→ TASK PROMPT
Having located the line with "none -> green round brick J14 level 1", print it and each remaining line exactly, stopping at the end of the material and omitting pictures.

→ TASK DATA
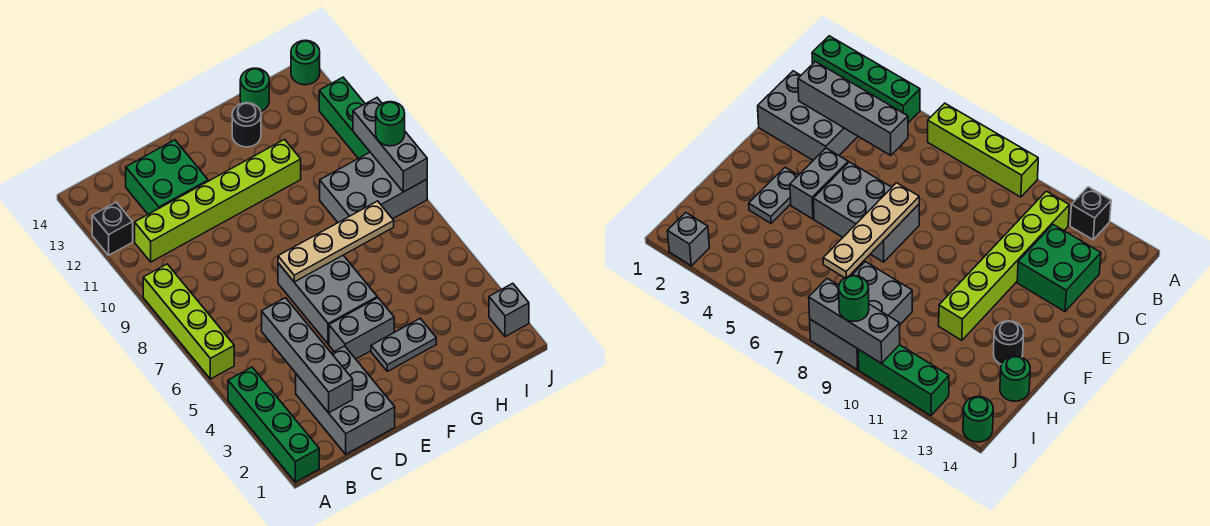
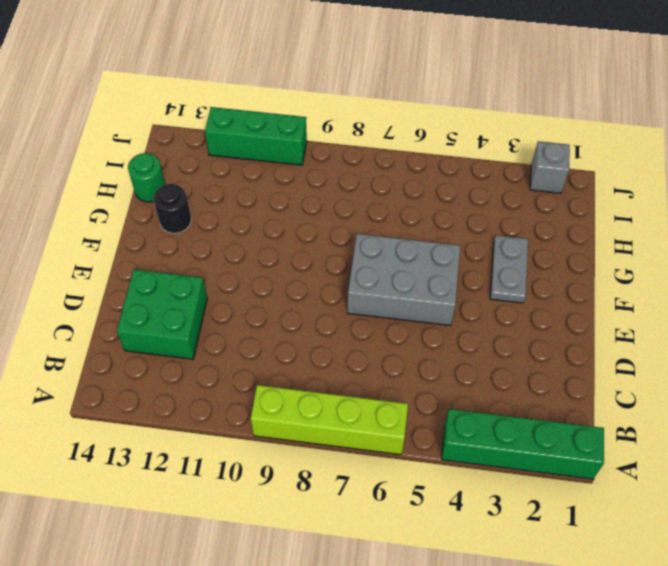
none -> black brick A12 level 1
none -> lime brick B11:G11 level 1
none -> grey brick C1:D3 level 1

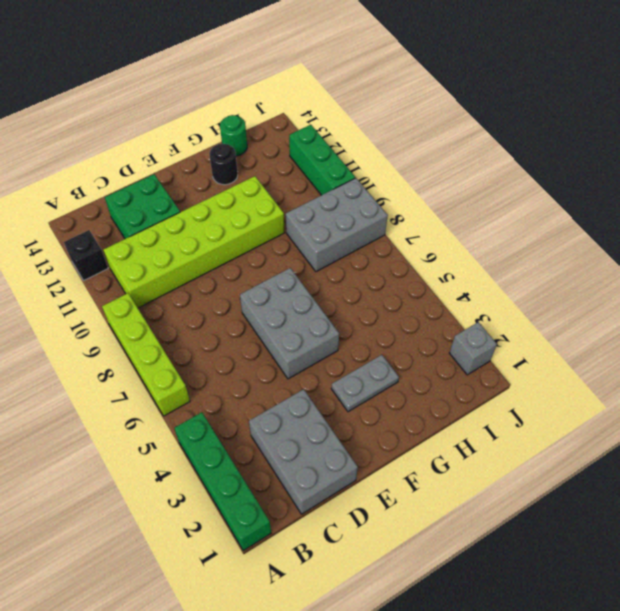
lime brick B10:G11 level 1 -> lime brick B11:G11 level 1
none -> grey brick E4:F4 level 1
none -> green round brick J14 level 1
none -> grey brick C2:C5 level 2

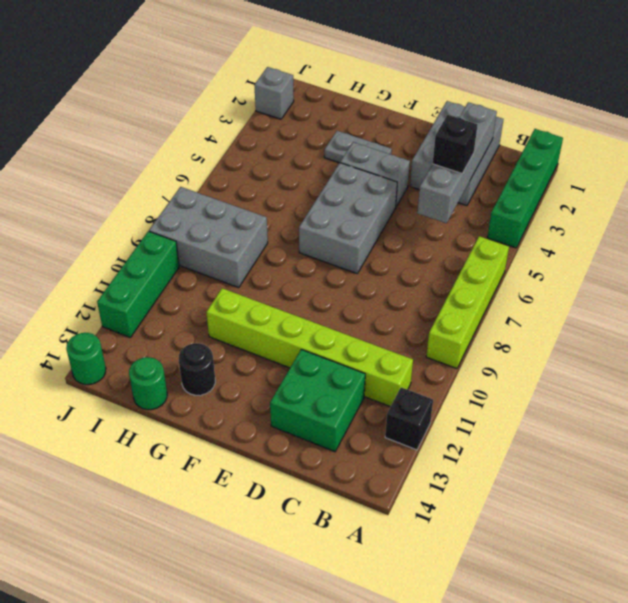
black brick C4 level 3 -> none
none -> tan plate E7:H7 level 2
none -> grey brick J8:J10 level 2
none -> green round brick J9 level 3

→ ANSWER BELOW
none -> green round brick J14 level 1
none -> grey brick C2:C5 level 2

black brick C4 level 3 -> none
none -> tan plate E7:H7 level 2
none -> grey brick J8:J10 level 2
none -> green round brick J9 level 3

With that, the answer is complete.